## Excerpts from a spatial dataset
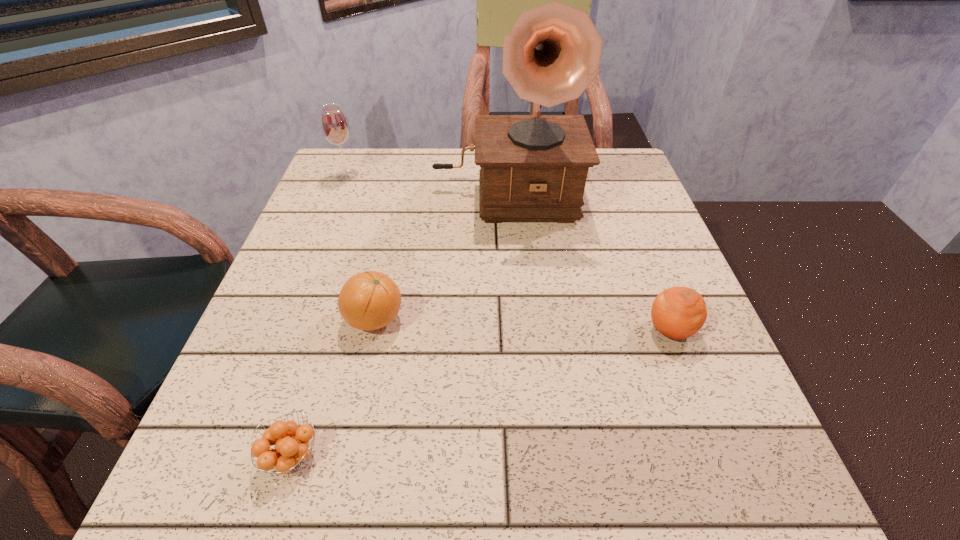
This screenshot has height=540, width=960. I want to click on vacant space located 0.110m on the back of the shortest orange fruit, so click(x=320, y=365).

You are a GUI agent. You are given a task and a screenshot of the screen. Output one action in this format:
    pyautogui.click(x=<x>, y=<y>)
    Task: Click on the record player located in the far edge section of the desktop
    
    Given the screenshot: What is the action you would take?
    pyautogui.click(x=534, y=167)

You are a GUI agent. You are given a task and a screenshot of the screen. Output one action in this format:
    pyautogui.click(x=<x>, y=<y>)
    Task: Click on the wineglass at the far edge
    
    Given the screenshot: What is the action you would take?
    click(x=334, y=124)

This screenshot has height=540, width=960. I want to click on object positioned at the near edge, so click(289, 452).

Locate an element on the screen. wineglass present at the left edge is located at coordinates (334, 124).

Where is `object located in the right edge section of the desktop`? The image size is (960, 540). object located in the right edge section of the desktop is located at coordinates 678,312.

The width and height of the screenshot is (960, 540). Identify the location of object that is at the far left corner. (334, 124).

I want to click on object positioned at the near left corner, so click(x=289, y=452).

Identify the location of free location at the far edge. (391, 187).

Identify the location of vacant space at the left edge. (284, 255).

## Objective
Copy out word for word the rows that begin with the line containing "Identify the location of free" and run through the end of the rows, including both the first and the last line.

## Answer for the task
Identify the location of free location at the far edge. (391, 187).

Identify the location of vacant space at the left edge. (284, 255).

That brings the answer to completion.